## DATASET EXCERPT

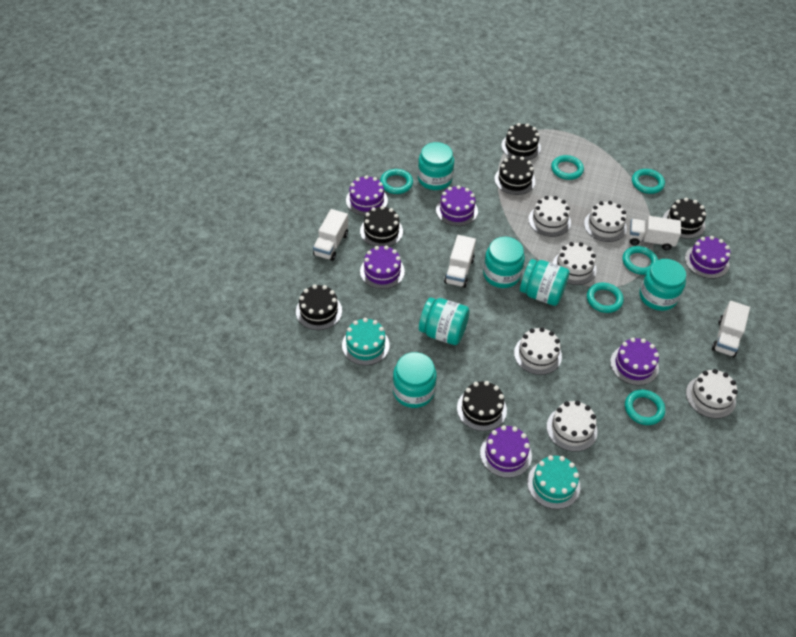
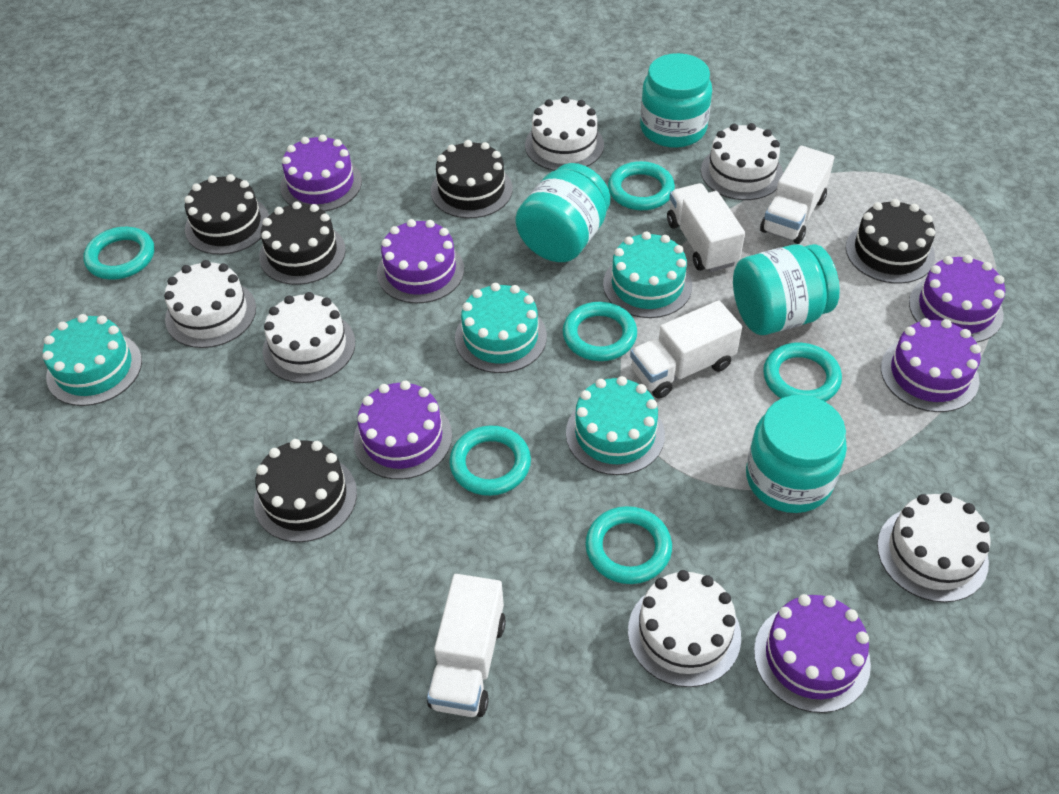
black cake: 6 -> 5
turquoise cake: 2 -> 4
turquoise jar: 6 -> 4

## WHAT YOU NEED TO DO
Pictures stay out; everything else in the listing above is to be repeated exactly.

## PROBLEM SOLUTION
black cake: 6 -> 5
turquoise cake: 2 -> 4
turquoise jar: 6 -> 4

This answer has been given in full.